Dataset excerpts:

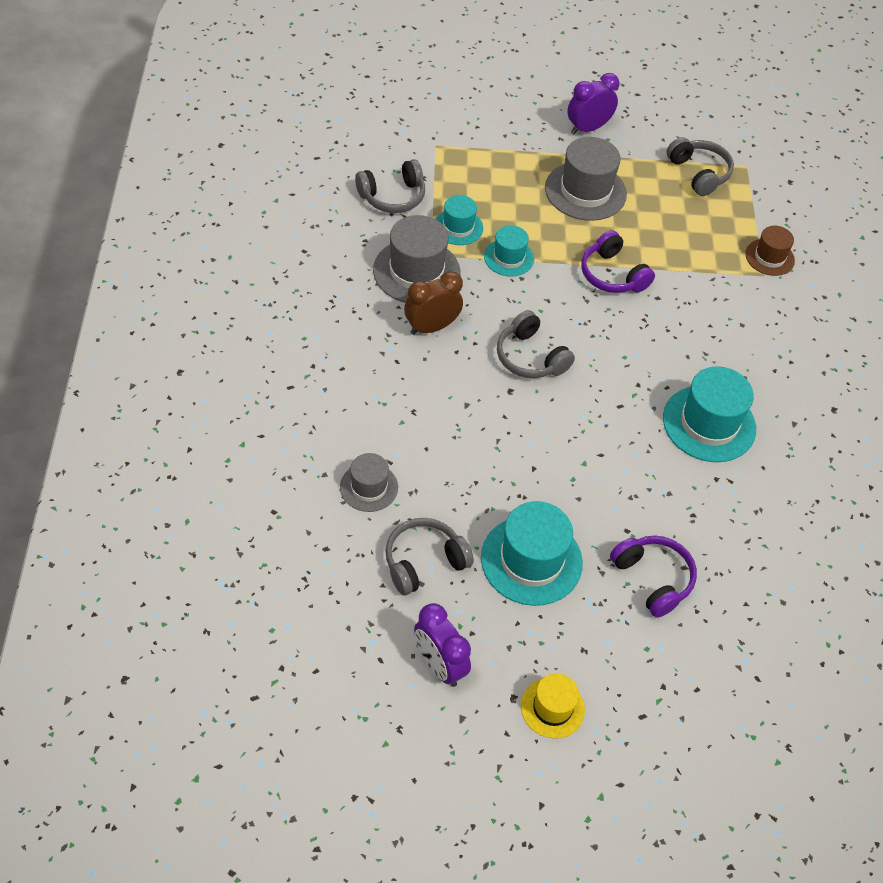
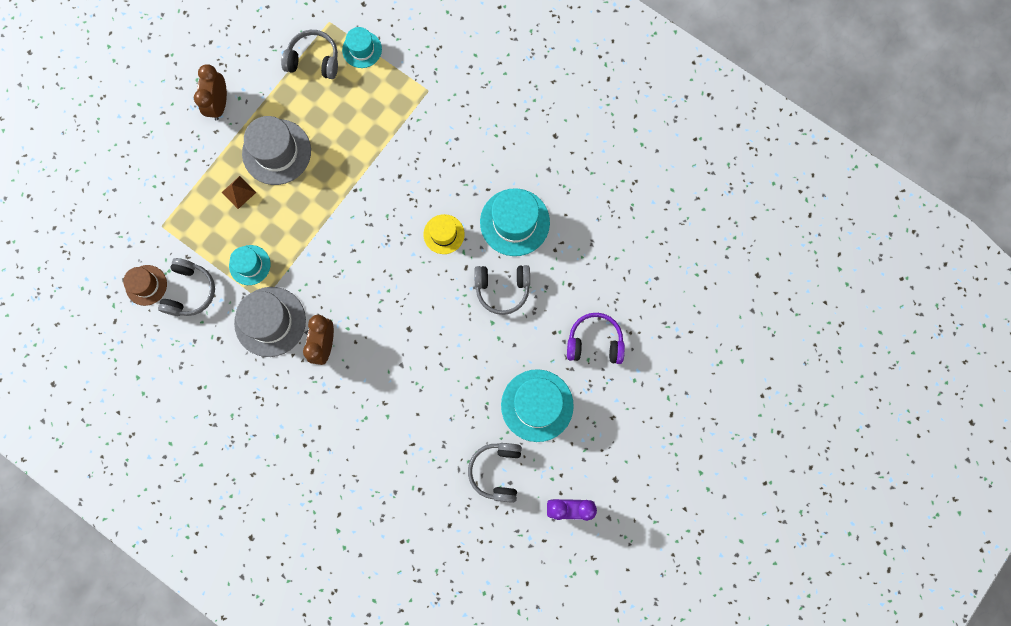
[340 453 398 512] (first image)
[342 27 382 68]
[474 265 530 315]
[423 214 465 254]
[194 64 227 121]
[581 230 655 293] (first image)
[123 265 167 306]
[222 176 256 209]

> **Task prompt**
Could you copy the data above exactly, leaving the pictures out?

> **Response to the task**
[340 453 398 512] (first image)
[342 27 382 68]
[474 265 530 315]
[423 214 465 254]
[194 64 227 121]
[581 230 655 293] (first image)
[123 265 167 306]
[222 176 256 209]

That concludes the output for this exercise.